**Problem description**
Return each line, exactly as given, from the one containing "orange dumbbell [528,568,588,679]" through the end of the entries below, and skip the rest.
++++++++++++++++++++
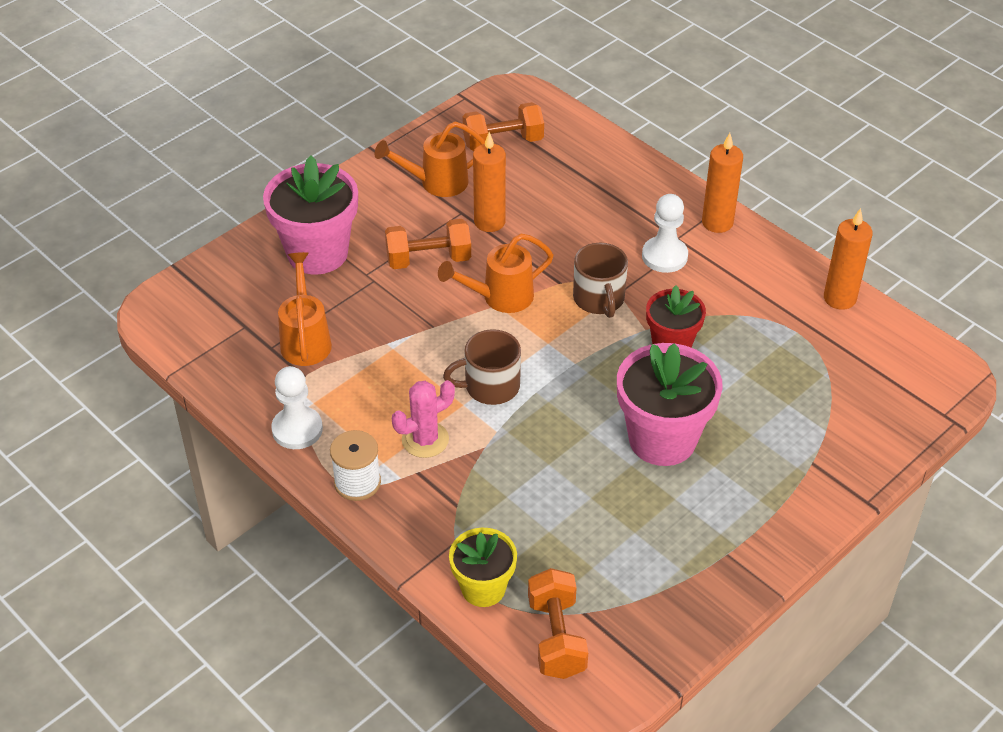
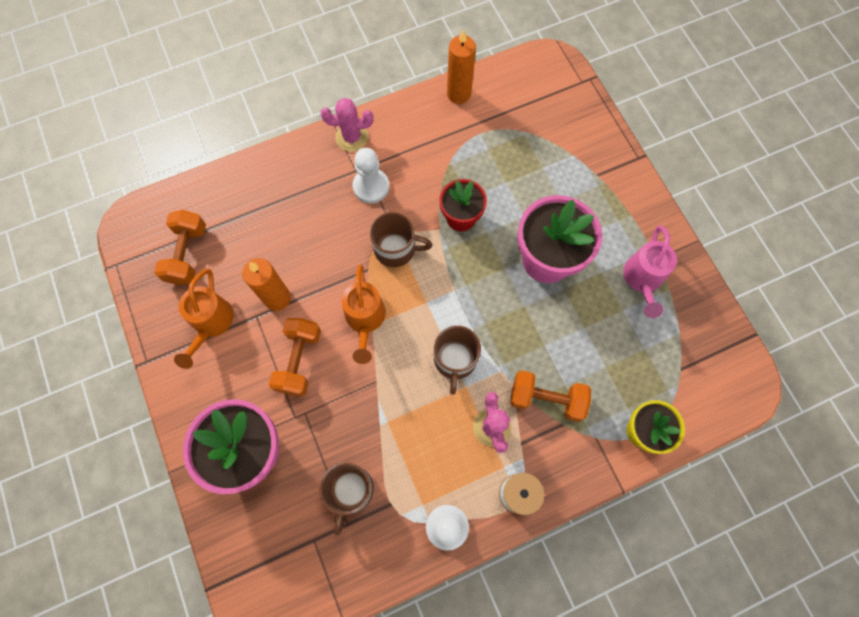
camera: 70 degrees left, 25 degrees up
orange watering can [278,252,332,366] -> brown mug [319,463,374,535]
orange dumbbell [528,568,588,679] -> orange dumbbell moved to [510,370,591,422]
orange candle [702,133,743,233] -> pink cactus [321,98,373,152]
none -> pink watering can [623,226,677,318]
++++++++++++++++++++
**Result for this task**
orange dumbbell [528,568,588,679] -> orange dumbbell moved to [510,370,591,422]
orange candle [702,133,743,233] -> pink cactus [321,98,373,152]
none -> pink watering can [623,226,677,318]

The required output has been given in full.